__What to produce__
Strip out all images, then restate the data verbatim.

Aerial scene object inventories:

──────────

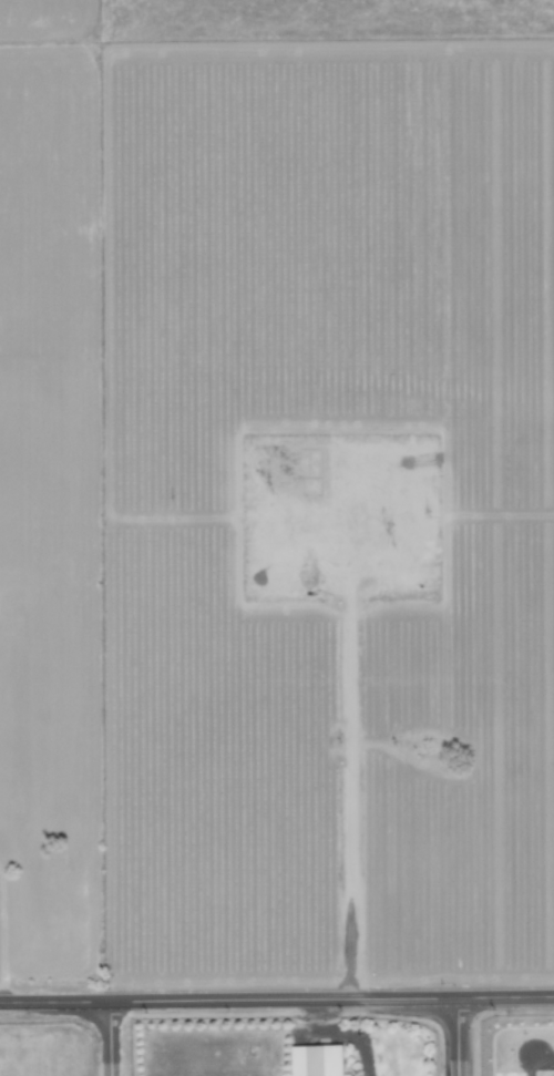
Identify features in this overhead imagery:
road: (2, 944)
road: (276, 1000)
road: (454, 1037)
road: (108, 1038)
crop: (506, 1042)
building: (316, 1061)

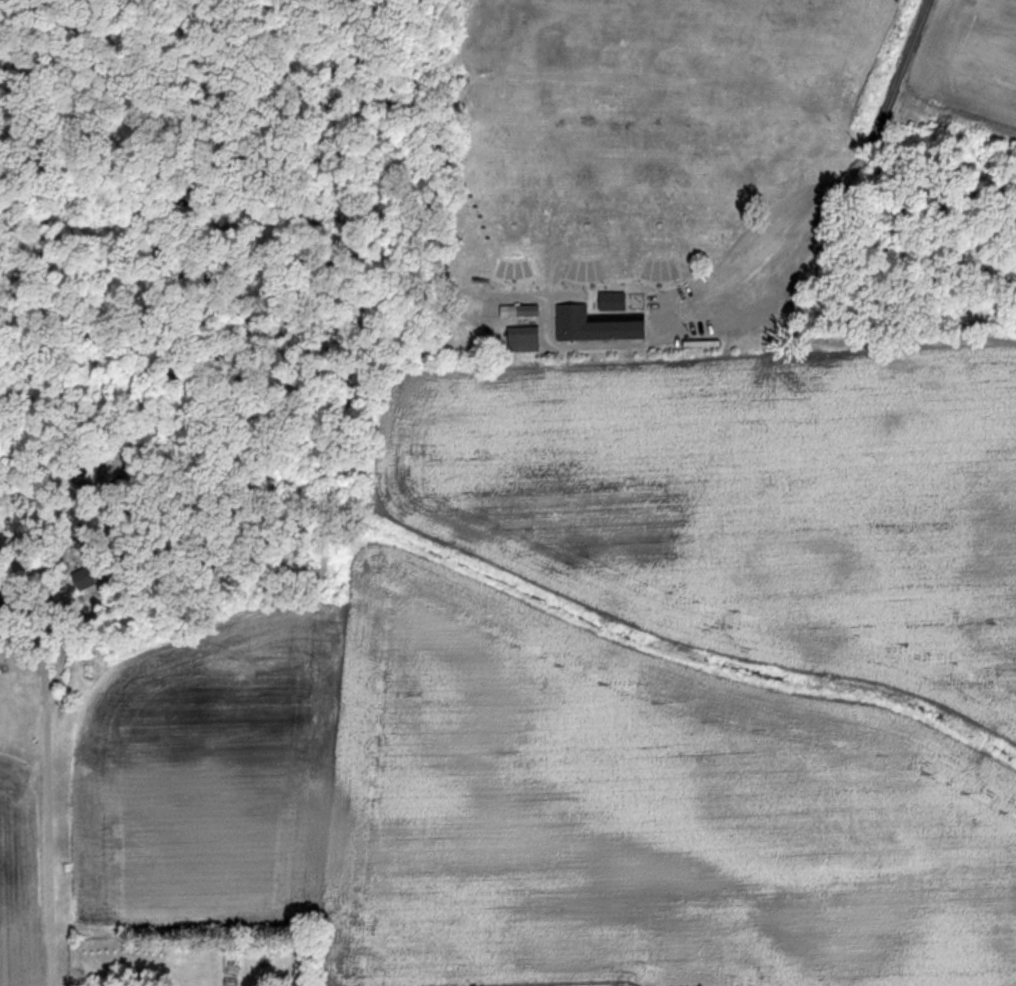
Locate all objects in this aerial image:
road: (843, 188)
building: (593, 325)
building: (520, 340)
building: (87, 467)
road: (53, 603)
road: (48, 843)

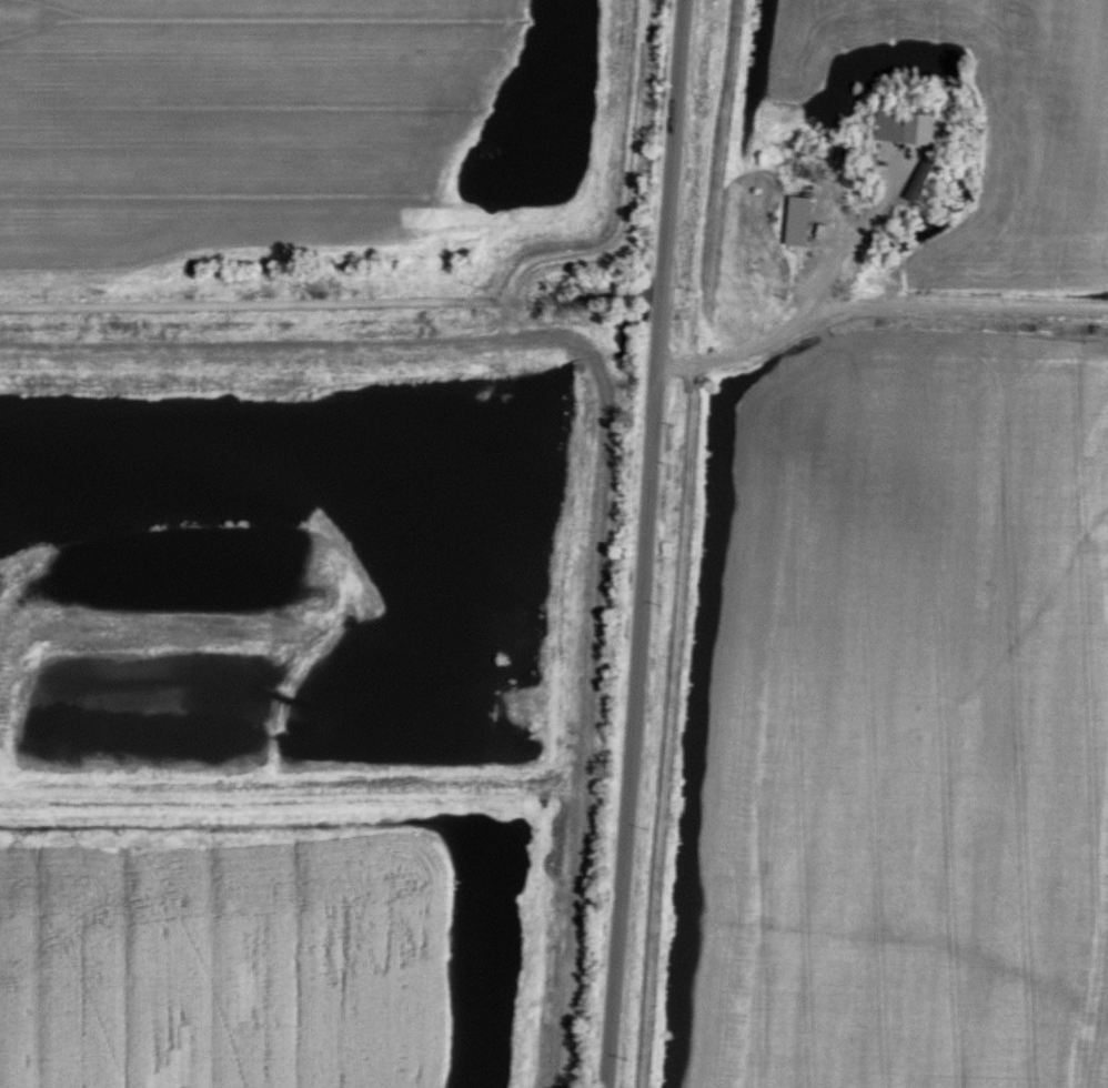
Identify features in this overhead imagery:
building: (906, 127)
building: (798, 220)
road: (329, 299)
road: (781, 329)
road: (640, 544)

──────────

__The completed task__
Identify features in this overhead imagery:
road: (2, 944)
road: (276, 1000)
road: (454, 1037)
road: (108, 1038)
crop: (506, 1042)
building: (316, 1061)

Locate all objects in this aerial image:
road: (843, 188)
building: (593, 325)
building: (520, 340)
building: (87, 467)
road: (53, 603)
road: (48, 843)

Identify features in this overhead imagery:
building: (906, 127)
building: (798, 220)
road: (329, 299)
road: (781, 329)
road: (640, 544)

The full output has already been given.